> _Exercise_
Copy the rows below verbatim, starting with the line that contains "capsule [517, 430]" and continuing through the final row.

Begin Data excerpts

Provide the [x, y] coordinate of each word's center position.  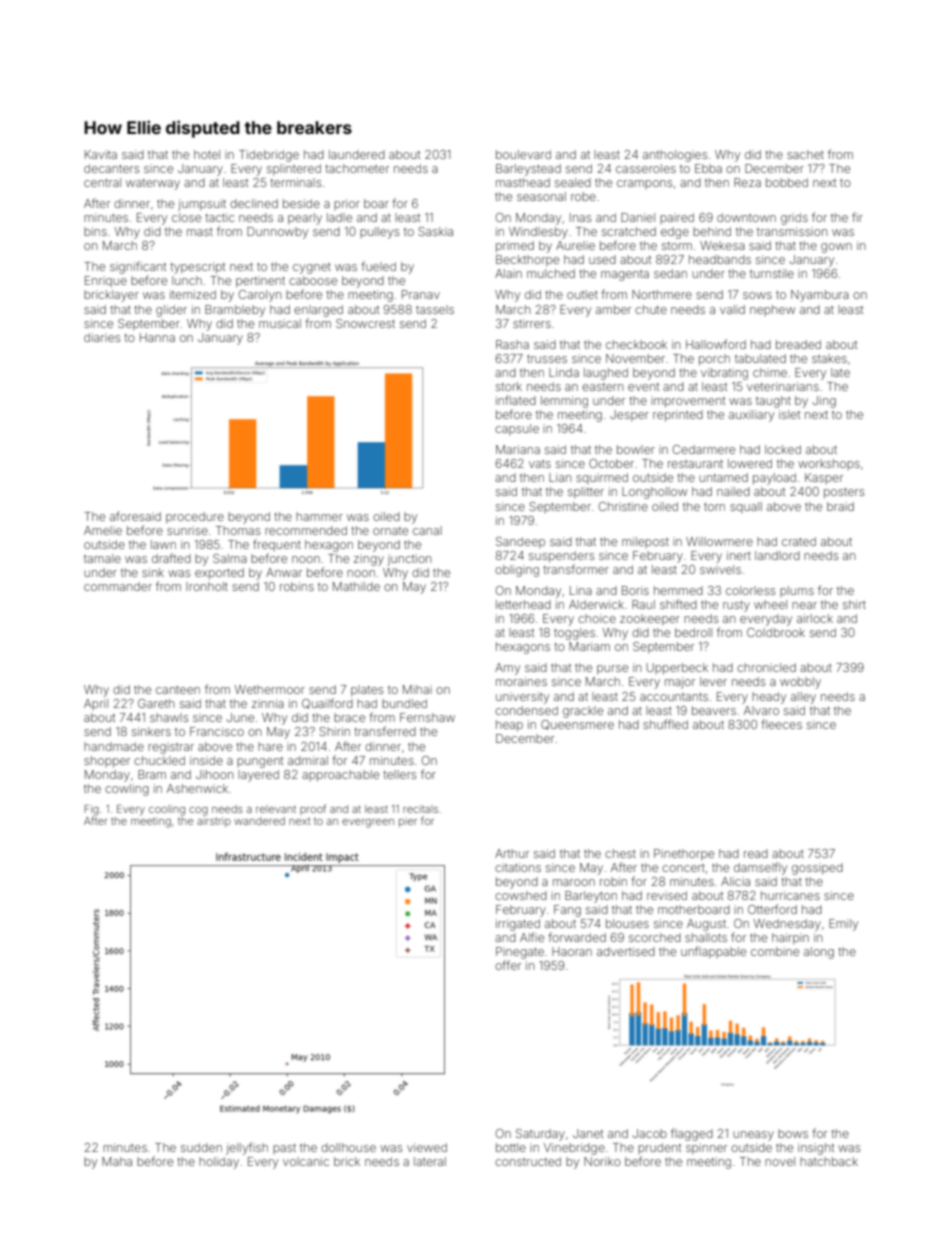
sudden [201, 1147]
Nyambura [820, 296]
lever [713, 681]
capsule [517, 430]
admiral [308, 760]
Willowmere [719, 541]
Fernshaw [427, 717]
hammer [319, 516]
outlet [582, 294]
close [186, 217]
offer [508, 965]
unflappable [713, 952]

End Data excerpts

> _Written answer_
capsule [517, 430]
admiral [308, 760]
Willowmere [719, 541]
Fernshaw [427, 717]
hammer [319, 516]
outlet [582, 294]
close [186, 217]
offer [508, 965]
unflappable [713, 952]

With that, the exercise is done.